What the exercise asks → For each record that follows, restate the text exactly and drop the pictures.

___ Extracted information

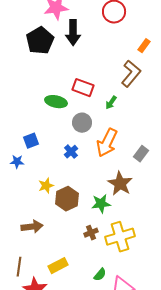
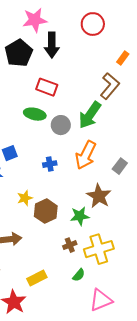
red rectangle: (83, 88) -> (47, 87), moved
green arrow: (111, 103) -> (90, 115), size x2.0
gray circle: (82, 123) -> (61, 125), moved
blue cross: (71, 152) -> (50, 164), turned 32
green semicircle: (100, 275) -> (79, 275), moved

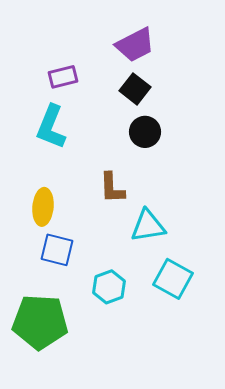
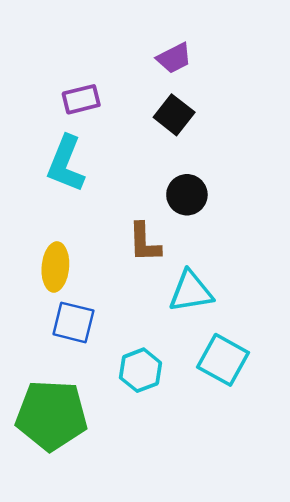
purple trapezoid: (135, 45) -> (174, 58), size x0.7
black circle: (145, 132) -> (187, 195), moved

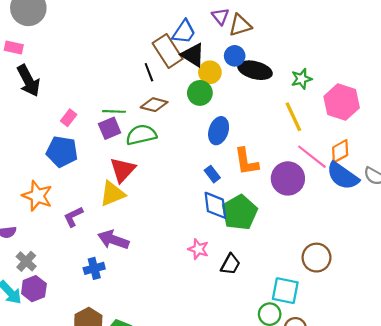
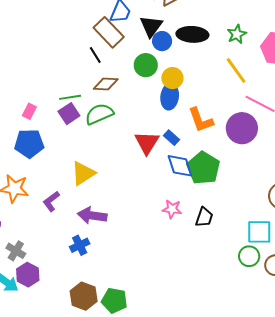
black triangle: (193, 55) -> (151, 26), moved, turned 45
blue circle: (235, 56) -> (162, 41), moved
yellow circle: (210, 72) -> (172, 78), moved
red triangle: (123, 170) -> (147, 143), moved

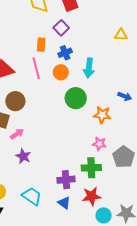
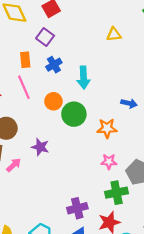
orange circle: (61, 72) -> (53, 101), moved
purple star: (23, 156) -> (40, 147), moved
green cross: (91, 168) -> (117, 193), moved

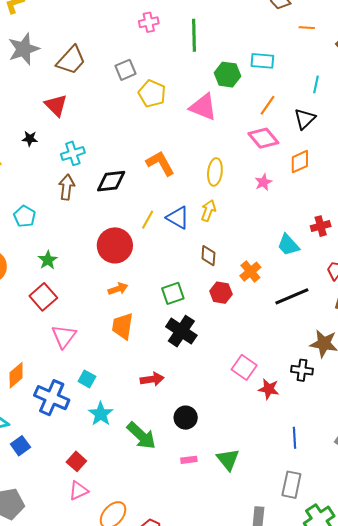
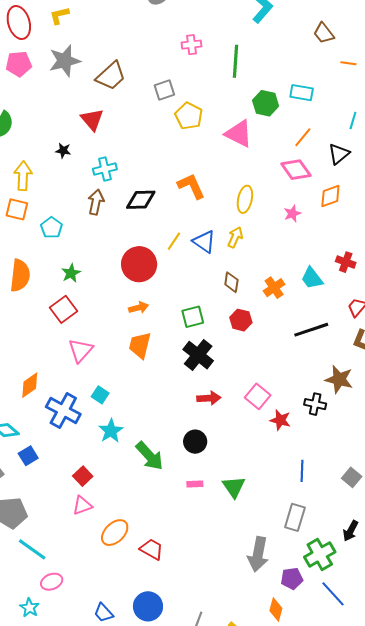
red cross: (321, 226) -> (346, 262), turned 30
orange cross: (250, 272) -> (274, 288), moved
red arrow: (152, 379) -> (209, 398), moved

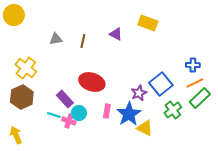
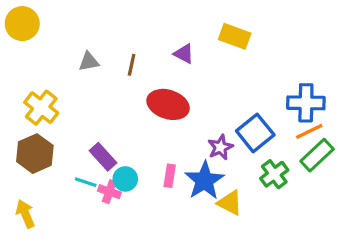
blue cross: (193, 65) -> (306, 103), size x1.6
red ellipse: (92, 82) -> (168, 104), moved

______

Your response →
red rectangle: (83, 88) -> (47, 87), moved
green arrow: (111, 103) -> (90, 115), size x2.0
gray circle: (82, 123) -> (61, 125), moved
blue cross: (71, 152) -> (50, 164), turned 32
green semicircle: (100, 275) -> (79, 275), moved

purple trapezoid: (135, 45) -> (174, 58), size x0.7
black circle: (145, 132) -> (187, 195), moved

black triangle: (193, 55) -> (151, 26), moved, turned 45
blue circle: (235, 56) -> (162, 41), moved
yellow circle: (210, 72) -> (172, 78), moved
red triangle: (123, 170) -> (147, 143), moved

orange circle: (61, 72) -> (53, 101), moved
purple star: (23, 156) -> (40, 147), moved
green cross: (91, 168) -> (117, 193), moved

red cross: (321, 226) -> (346, 262), turned 30
orange cross: (250, 272) -> (274, 288), moved
red arrow: (152, 379) -> (209, 398), moved

blue cross: (193, 65) -> (306, 103), size x1.6
red ellipse: (92, 82) -> (168, 104), moved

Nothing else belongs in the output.